EXTRACTED RECORDS Block Start
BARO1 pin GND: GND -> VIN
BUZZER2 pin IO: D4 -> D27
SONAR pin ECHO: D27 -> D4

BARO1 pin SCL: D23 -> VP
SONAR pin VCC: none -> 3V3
EXTRACTED RECORDS Block End
EXTRACTED RECORDS Block Start
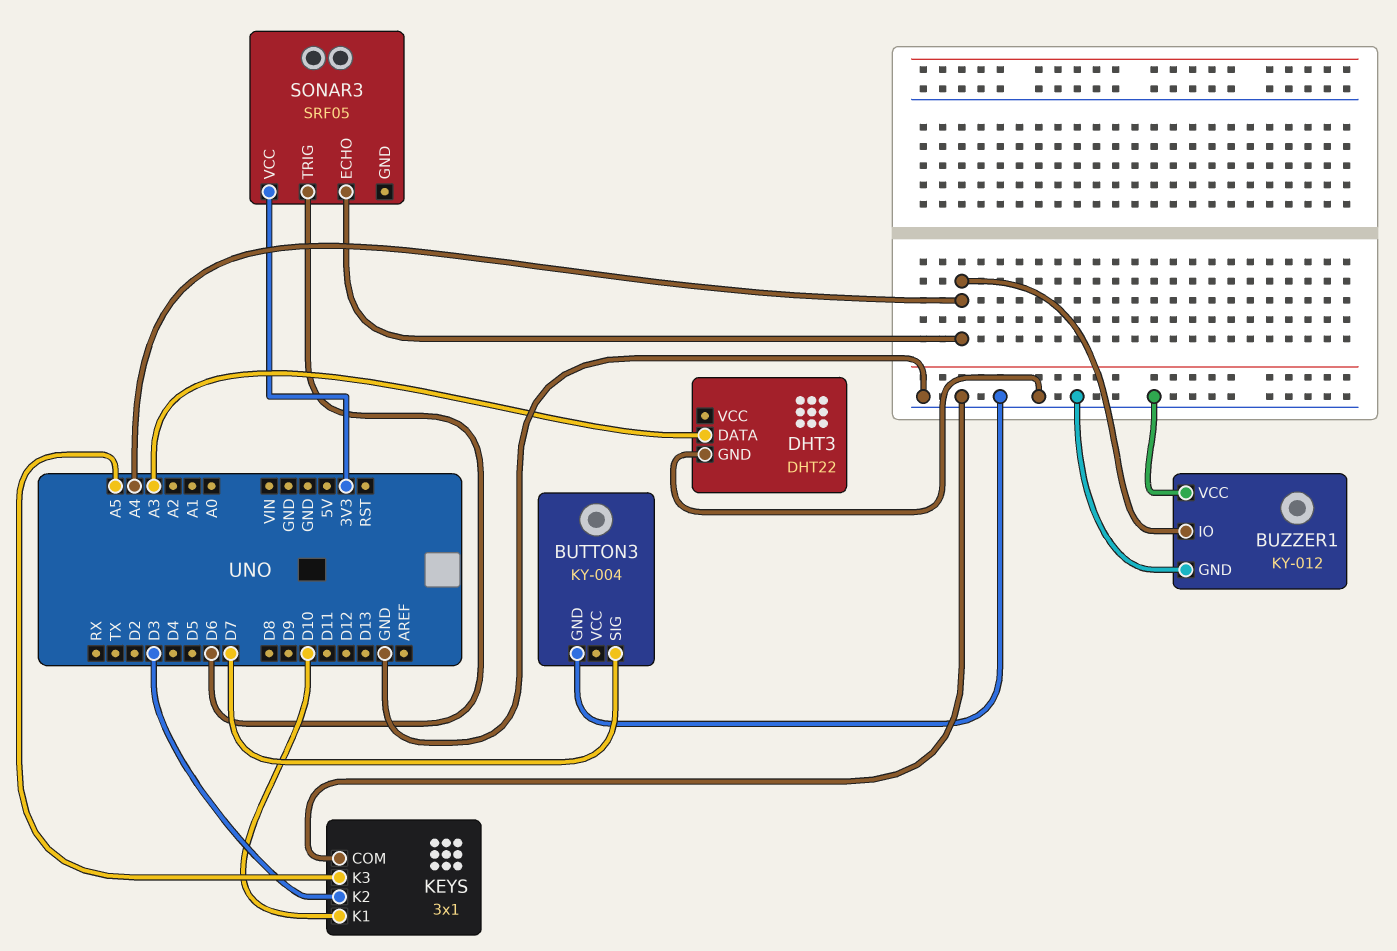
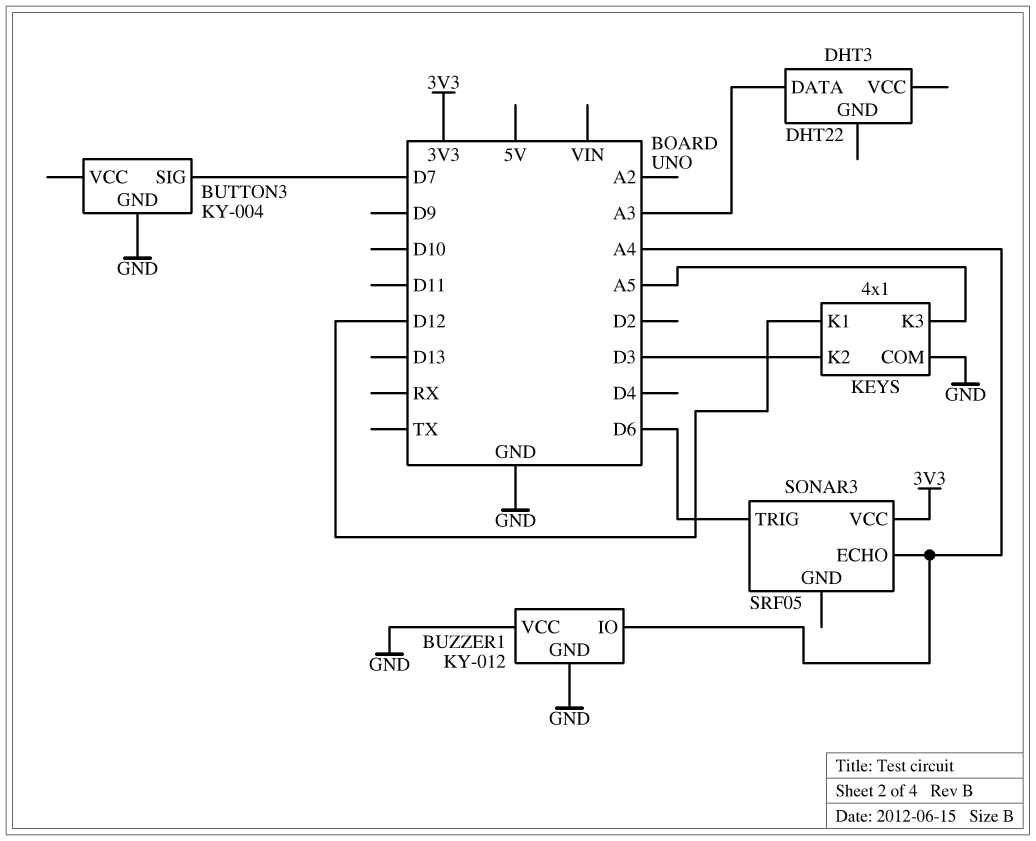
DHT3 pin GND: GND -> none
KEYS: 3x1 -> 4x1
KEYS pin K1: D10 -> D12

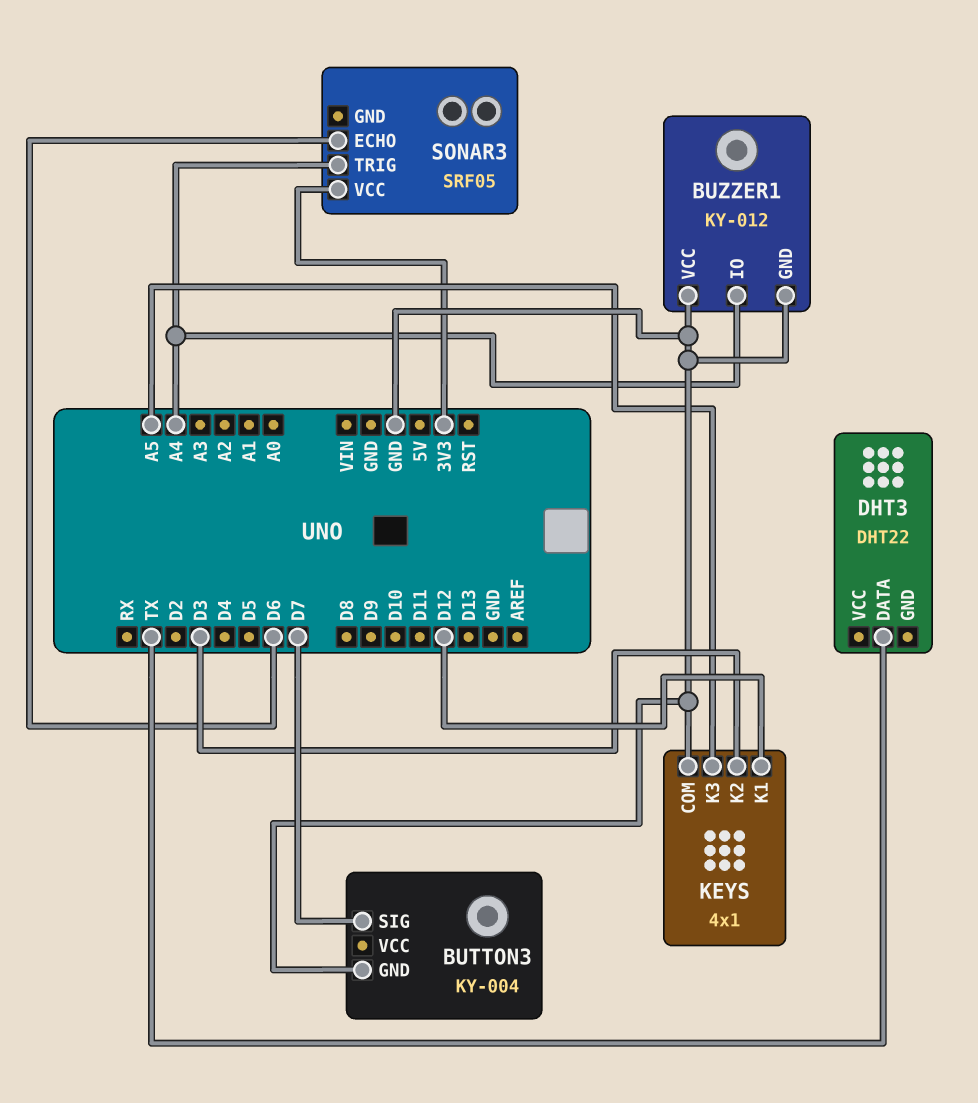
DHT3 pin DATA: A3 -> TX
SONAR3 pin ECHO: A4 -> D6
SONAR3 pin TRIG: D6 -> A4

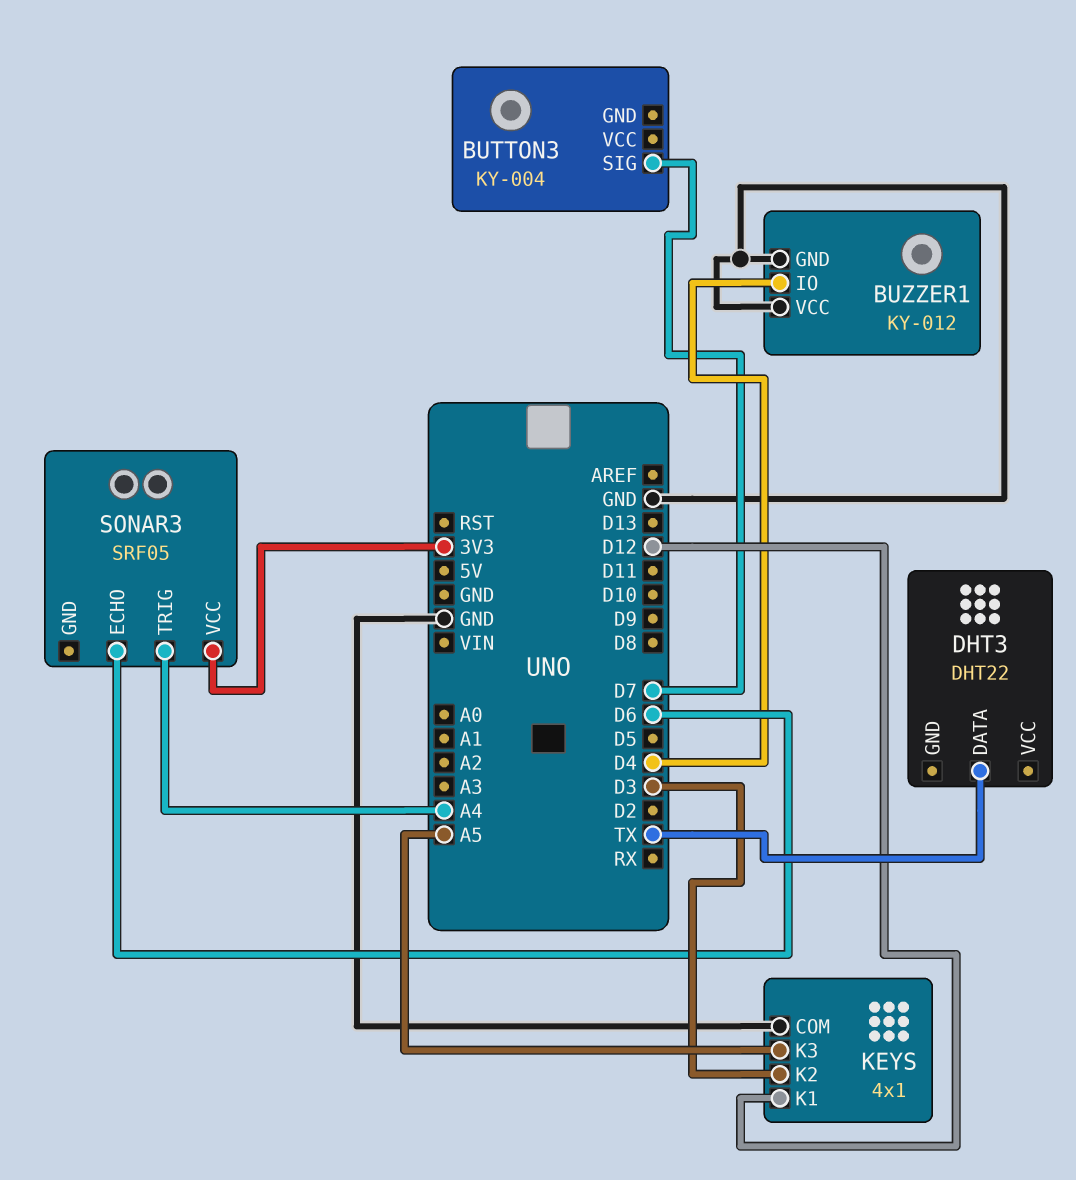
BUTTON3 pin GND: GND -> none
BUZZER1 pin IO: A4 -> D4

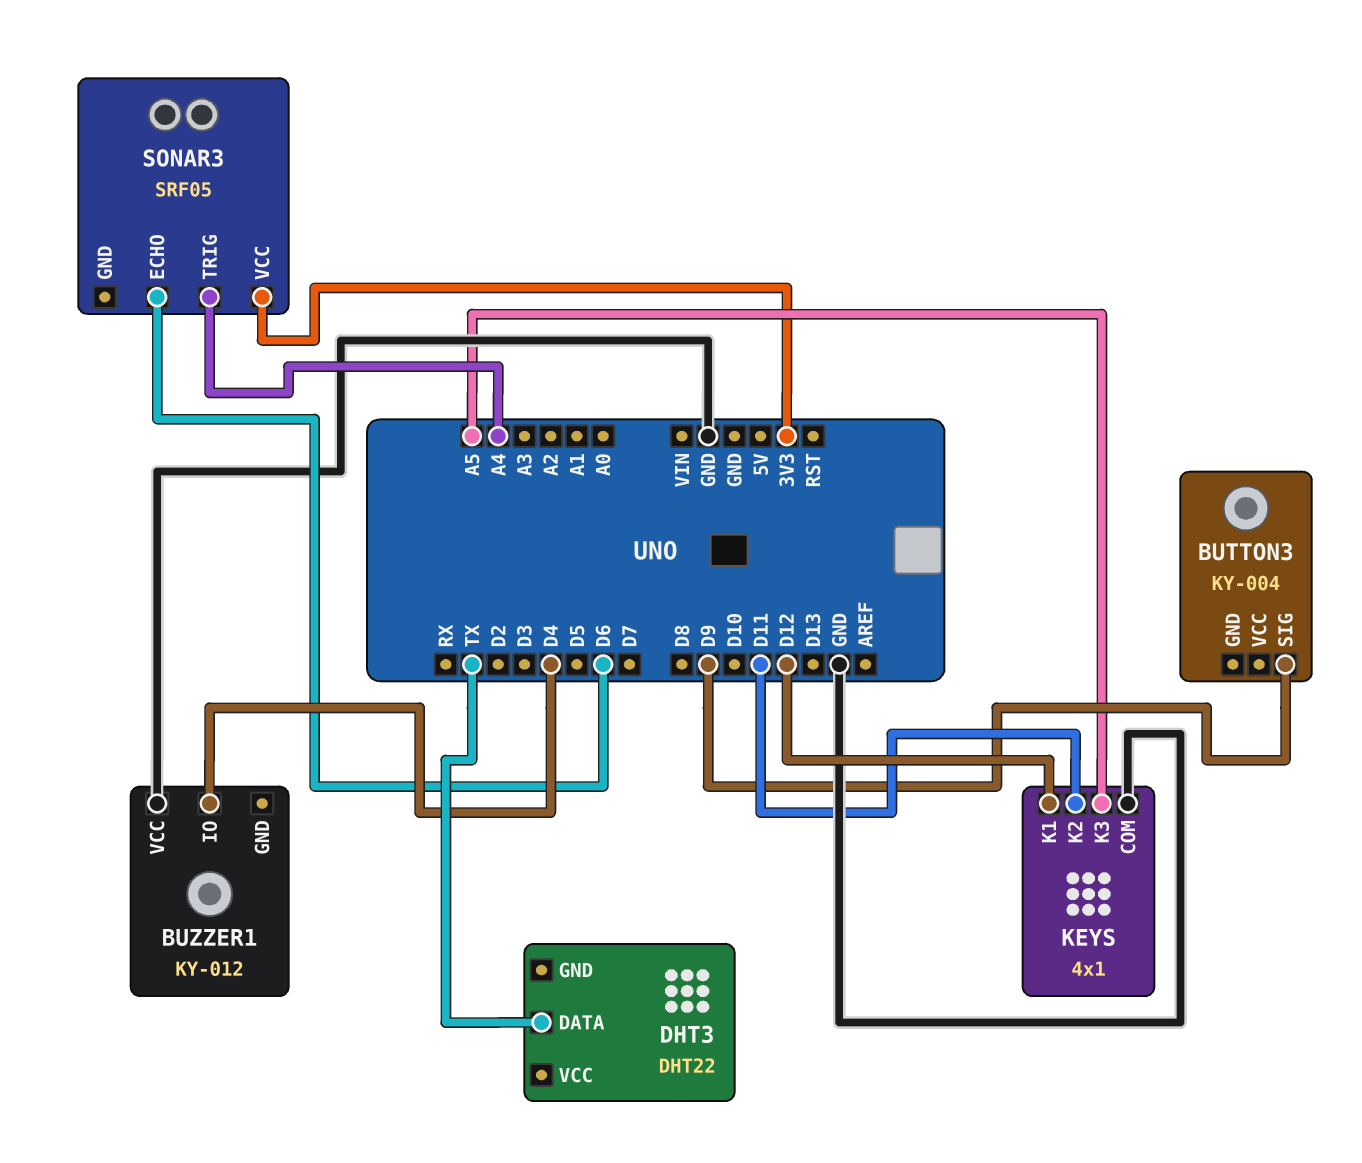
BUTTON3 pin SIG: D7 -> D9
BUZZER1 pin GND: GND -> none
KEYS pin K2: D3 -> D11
EXTRACTED RECORDS Block End
ABOUT THIS TASK :: Tally the lines of the entries that carry the word "ECHO" and say only that number.

TASK SOLUTION :: 2